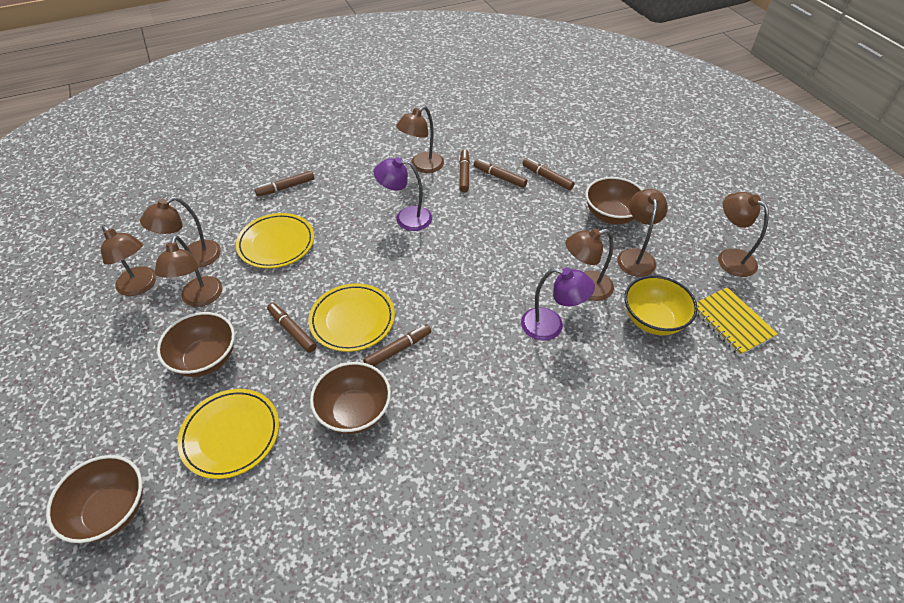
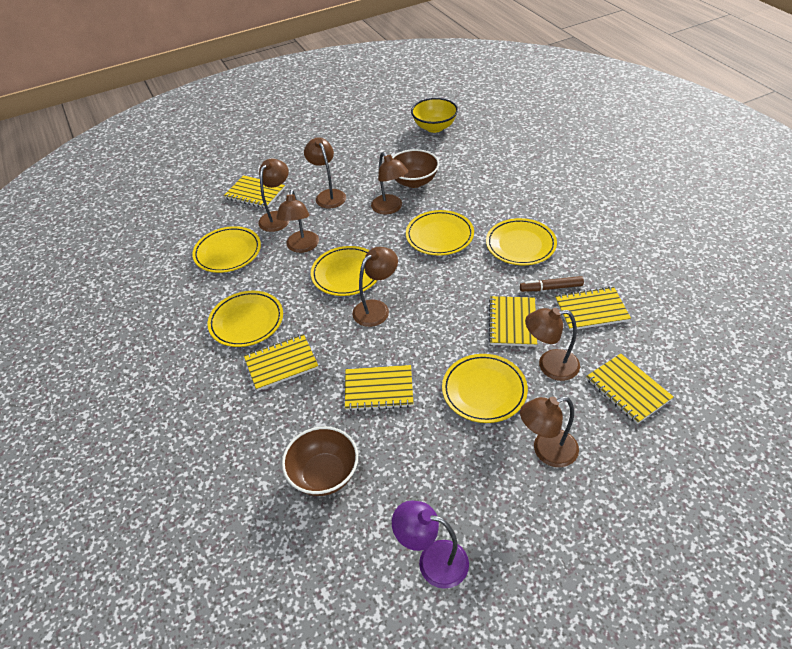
brown bowl: 4 -> 2
brown marker: 6 -> 1
purple lamp: 2 -> 1
yellow notebook: 1 -> 6
yellow plate: 3 -> 6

=-=-=-=-=

Problem description - Your copy of the entries above must be exact and must not include pictures.

Response area -
brown bowl: 4 -> 2
brown marker: 6 -> 1
purple lamp: 2 -> 1
yellow notebook: 1 -> 6
yellow plate: 3 -> 6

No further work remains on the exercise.